Only one stretch of the data below is wanted: the lines starting at the one with "blue fork: 1 -> 3" and ending at the one with "red plate: 0 -> 1", both included, given again exactly.
*** Dataset entries Section Begins ***
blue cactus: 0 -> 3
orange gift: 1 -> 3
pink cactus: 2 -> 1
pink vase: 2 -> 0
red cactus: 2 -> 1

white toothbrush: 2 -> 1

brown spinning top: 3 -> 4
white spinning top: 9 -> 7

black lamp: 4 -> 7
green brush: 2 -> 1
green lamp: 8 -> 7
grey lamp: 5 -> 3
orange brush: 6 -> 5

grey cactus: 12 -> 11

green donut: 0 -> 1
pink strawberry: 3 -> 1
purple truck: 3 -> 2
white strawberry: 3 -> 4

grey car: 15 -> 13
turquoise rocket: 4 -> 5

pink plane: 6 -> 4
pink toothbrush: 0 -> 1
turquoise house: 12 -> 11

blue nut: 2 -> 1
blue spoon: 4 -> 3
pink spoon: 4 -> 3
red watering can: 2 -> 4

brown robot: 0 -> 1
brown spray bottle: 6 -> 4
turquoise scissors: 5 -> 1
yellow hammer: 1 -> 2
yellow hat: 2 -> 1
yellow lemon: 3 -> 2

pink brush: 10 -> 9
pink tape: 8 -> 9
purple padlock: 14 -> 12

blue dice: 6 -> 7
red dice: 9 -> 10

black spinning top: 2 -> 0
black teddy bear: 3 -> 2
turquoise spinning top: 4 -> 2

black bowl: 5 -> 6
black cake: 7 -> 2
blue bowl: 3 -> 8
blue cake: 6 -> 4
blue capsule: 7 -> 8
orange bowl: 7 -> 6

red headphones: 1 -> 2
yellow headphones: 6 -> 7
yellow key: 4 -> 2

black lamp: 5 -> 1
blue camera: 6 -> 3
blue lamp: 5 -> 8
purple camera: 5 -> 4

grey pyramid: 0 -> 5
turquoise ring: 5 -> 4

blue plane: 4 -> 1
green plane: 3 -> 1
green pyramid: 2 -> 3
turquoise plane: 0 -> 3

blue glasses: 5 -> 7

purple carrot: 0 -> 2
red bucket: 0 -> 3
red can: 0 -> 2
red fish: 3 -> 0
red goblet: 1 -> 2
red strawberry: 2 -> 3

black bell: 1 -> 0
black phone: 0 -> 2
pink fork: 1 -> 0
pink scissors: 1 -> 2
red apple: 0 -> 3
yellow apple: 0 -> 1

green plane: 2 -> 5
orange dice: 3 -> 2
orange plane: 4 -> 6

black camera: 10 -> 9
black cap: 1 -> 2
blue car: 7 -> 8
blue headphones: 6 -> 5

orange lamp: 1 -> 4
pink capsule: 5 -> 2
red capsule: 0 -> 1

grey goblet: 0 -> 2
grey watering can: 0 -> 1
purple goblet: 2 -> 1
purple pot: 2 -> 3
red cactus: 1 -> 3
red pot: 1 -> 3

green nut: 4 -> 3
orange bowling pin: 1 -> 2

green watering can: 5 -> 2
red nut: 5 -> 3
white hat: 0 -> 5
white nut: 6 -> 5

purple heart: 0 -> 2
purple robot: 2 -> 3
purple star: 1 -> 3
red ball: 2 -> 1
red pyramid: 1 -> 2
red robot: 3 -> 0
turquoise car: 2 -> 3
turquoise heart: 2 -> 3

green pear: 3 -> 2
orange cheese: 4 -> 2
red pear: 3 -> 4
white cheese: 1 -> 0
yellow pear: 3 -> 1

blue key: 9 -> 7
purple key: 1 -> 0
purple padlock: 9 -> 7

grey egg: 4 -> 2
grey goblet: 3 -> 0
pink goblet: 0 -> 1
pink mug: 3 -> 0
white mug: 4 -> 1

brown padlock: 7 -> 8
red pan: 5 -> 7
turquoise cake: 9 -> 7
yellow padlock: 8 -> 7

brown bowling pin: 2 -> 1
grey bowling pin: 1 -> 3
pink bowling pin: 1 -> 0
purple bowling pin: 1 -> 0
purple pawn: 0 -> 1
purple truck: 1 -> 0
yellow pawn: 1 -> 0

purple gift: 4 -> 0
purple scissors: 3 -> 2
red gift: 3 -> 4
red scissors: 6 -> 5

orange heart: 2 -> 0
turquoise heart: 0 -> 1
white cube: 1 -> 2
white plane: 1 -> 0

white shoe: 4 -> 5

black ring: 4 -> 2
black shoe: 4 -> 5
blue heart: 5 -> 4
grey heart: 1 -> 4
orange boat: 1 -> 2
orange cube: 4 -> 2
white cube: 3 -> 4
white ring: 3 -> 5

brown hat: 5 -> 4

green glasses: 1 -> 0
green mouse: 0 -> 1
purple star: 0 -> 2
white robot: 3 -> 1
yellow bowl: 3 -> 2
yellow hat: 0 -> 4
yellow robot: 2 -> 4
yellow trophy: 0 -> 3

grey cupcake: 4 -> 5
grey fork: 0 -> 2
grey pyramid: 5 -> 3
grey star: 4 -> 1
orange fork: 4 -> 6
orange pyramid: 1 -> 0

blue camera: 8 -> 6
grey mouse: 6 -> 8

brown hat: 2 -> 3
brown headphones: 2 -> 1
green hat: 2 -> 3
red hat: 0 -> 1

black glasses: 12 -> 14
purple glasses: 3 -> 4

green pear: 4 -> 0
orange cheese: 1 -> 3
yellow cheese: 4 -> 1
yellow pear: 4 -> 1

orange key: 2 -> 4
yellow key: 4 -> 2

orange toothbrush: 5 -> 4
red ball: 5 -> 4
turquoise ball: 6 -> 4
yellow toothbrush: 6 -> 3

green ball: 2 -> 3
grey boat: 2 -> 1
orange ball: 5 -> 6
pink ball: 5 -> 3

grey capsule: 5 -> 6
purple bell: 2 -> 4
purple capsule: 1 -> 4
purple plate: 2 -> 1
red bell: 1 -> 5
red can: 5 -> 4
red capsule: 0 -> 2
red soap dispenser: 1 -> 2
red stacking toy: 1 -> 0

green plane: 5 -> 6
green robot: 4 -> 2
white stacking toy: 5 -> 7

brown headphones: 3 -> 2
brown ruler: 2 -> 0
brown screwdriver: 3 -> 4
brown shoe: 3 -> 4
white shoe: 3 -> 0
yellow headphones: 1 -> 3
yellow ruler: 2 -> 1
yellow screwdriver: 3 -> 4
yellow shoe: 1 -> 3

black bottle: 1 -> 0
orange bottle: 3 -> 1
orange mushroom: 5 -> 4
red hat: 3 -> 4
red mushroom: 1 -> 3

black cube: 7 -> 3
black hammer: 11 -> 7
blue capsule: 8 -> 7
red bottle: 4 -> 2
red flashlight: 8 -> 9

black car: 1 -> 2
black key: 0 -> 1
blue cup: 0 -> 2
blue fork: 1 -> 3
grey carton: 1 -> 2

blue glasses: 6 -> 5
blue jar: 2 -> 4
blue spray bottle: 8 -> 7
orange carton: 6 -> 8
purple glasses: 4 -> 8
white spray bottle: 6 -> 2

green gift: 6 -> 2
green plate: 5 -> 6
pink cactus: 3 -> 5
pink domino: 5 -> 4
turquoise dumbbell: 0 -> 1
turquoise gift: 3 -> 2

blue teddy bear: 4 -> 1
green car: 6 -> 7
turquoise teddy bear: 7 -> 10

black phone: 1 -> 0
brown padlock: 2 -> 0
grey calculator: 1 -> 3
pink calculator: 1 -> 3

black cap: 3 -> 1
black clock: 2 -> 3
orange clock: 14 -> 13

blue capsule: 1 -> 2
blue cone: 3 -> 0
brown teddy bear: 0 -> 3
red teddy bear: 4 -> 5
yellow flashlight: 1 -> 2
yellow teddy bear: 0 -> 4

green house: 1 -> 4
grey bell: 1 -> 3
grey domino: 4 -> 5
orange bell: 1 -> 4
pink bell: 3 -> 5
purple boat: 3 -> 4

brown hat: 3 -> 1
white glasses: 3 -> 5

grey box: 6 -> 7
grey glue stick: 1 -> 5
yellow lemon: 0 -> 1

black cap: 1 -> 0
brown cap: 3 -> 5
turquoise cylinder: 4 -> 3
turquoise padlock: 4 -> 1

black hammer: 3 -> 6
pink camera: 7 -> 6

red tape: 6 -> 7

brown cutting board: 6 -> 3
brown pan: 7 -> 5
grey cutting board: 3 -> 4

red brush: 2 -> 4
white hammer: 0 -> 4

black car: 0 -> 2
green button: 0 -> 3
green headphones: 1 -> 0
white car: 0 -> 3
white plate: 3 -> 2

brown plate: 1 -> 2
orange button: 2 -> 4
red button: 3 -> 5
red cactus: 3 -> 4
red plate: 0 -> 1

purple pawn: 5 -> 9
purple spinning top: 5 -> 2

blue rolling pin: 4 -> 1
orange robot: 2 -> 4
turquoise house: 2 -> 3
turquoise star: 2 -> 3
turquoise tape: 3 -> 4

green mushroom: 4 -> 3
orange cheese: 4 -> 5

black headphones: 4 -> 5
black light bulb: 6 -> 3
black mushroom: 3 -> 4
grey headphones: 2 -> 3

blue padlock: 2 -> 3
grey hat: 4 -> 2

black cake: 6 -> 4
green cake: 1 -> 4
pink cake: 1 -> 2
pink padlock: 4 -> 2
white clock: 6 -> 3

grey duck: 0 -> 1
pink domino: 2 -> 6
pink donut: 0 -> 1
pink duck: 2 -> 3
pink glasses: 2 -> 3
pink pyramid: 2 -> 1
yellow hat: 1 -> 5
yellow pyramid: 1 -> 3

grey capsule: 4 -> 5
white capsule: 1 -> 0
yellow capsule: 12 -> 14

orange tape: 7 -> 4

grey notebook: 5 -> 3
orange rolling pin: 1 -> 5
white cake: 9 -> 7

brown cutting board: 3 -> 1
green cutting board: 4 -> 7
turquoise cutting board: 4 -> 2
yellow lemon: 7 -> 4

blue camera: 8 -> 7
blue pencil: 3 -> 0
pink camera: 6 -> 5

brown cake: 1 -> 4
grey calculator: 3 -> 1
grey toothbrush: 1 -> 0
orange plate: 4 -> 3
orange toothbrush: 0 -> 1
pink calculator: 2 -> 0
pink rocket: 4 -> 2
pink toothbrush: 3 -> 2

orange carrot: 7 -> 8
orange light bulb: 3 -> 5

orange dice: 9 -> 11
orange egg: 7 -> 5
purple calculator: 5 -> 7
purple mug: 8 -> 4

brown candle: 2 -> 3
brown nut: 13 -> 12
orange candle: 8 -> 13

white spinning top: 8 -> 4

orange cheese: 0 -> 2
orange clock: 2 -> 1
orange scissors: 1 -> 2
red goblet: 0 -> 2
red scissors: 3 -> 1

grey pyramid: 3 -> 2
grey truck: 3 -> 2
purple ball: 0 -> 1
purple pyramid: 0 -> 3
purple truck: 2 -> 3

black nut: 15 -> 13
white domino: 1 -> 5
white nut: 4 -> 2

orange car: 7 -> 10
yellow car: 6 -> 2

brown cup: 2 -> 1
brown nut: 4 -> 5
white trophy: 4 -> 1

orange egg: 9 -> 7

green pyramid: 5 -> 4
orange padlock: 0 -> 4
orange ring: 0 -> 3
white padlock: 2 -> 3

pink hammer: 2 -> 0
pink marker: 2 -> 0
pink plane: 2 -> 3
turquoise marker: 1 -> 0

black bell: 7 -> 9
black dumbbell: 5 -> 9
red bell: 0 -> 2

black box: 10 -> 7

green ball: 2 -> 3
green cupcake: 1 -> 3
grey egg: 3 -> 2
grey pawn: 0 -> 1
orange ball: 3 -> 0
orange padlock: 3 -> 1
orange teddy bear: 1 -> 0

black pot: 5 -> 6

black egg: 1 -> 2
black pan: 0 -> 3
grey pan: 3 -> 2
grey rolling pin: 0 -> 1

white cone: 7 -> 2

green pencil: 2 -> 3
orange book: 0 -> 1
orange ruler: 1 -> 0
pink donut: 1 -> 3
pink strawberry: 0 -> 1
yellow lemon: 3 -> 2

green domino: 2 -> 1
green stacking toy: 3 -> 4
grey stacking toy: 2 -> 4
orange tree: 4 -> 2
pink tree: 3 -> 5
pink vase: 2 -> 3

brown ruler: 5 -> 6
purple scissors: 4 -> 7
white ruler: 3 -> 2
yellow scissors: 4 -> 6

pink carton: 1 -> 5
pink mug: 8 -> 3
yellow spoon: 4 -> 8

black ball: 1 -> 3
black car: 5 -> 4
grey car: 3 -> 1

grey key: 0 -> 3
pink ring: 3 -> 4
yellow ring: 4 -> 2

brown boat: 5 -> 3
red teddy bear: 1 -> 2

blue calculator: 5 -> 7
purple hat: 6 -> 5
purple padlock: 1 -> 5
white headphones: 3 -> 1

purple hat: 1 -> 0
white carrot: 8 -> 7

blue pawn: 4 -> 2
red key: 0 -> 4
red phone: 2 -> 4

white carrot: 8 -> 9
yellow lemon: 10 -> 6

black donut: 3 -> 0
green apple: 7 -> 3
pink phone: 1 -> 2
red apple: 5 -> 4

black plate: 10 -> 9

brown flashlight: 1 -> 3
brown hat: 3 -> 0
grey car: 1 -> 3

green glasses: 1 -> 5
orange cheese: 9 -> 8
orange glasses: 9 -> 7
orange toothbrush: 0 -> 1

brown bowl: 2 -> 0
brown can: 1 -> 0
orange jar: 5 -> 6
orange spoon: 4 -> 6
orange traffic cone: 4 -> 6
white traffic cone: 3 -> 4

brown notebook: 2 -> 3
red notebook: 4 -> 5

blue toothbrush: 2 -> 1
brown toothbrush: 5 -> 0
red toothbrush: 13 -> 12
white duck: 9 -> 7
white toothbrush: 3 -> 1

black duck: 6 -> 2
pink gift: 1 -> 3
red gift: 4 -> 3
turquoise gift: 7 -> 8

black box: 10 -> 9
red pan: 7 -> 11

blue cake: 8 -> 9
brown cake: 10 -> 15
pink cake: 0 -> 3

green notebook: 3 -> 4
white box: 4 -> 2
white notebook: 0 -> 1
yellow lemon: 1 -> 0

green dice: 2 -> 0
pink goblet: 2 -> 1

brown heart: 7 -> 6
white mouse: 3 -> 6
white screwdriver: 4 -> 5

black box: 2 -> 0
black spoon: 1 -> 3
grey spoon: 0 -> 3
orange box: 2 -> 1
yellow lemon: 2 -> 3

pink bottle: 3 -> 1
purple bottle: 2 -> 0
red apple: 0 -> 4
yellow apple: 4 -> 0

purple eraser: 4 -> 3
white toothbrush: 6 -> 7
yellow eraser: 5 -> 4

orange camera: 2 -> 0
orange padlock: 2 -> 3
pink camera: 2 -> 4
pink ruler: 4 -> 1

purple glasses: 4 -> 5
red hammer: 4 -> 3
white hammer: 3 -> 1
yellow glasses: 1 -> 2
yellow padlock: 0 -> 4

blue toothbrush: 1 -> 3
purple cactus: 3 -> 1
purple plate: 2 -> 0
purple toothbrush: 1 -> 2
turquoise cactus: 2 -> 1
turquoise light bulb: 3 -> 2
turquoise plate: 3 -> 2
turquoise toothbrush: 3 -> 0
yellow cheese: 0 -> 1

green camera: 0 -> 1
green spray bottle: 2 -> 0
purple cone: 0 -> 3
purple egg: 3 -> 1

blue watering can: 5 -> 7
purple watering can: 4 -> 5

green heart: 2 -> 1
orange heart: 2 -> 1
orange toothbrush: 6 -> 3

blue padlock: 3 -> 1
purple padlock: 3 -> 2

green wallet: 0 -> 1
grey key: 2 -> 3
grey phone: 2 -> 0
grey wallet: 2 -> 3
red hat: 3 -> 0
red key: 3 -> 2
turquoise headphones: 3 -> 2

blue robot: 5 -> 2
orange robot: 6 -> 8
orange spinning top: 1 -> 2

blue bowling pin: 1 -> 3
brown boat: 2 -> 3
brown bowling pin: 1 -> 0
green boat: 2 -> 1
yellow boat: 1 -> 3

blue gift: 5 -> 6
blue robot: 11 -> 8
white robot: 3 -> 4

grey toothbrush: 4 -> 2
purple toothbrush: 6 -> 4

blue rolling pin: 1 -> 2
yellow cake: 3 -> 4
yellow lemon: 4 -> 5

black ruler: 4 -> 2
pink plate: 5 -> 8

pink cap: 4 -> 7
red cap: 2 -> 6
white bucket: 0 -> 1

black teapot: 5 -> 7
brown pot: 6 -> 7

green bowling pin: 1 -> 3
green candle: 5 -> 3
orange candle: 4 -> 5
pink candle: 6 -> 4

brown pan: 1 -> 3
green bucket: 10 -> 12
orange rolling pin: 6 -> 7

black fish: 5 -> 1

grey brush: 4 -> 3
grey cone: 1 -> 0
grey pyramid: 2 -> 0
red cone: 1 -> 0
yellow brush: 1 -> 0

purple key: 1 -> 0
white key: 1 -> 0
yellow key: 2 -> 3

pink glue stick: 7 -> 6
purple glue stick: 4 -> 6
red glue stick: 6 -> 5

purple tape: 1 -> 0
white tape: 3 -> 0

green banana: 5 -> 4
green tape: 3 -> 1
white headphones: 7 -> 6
*** Dataset entries Section Ends ***
Your solution —
blue fork: 1 -> 3
grey carton: 1 -> 2

blue glasses: 6 -> 5
blue jar: 2 -> 4
blue spray bottle: 8 -> 7
orange carton: 6 -> 8
purple glasses: 4 -> 8
white spray bottle: 6 -> 2

green gift: 6 -> 2
green plate: 5 -> 6
pink cactus: 3 -> 5
pink domino: 5 -> 4
turquoise dumbbell: 0 -> 1
turquoise gift: 3 -> 2

blue teddy bear: 4 -> 1
green car: 6 -> 7
turquoise teddy bear: 7 -> 10

black phone: 1 -> 0
brown padlock: 2 -> 0
grey calculator: 1 -> 3
pink calculator: 1 -> 3

black cap: 3 -> 1
black clock: 2 -> 3
orange clock: 14 -> 13

blue capsule: 1 -> 2
blue cone: 3 -> 0
brown teddy bear: 0 -> 3
red teddy bear: 4 -> 5
yellow flashlight: 1 -> 2
yellow teddy bear: 0 -> 4

green house: 1 -> 4
grey bell: 1 -> 3
grey domino: 4 -> 5
orange bell: 1 -> 4
pink bell: 3 -> 5
purple boat: 3 -> 4

brown hat: 3 -> 1
white glasses: 3 -> 5

grey box: 6 -> 7
grey glue stick: 1 -> 5
yellow lemon: 0 -> 1

black cap: 1 -> 0
brown cap: 3 -> 5
turquoise cylinder: 4 -> 3
turquoise padlock: 4 -> 1

black hammer: 3 -> 6
pink camera: 7 -> 6

red tape: 6 -> 7

brown cutting board: 6 -> 3
brown pan: 7 -> 5
grey cutting board: 3 -> 4

red brush: 2 -> 4
white hammer: 0 -> 4

black car: 0 -> 2
green button: 0 -> 3
green headphones: 1 -> 0
white car: 0 -> 3
white plate: 3 -> 2

brown plate: 1 -> 2
orange button: 2 -> 4
red button: 3 -> 5
red cactus: 3 -> 4
red plate: 0 -> 1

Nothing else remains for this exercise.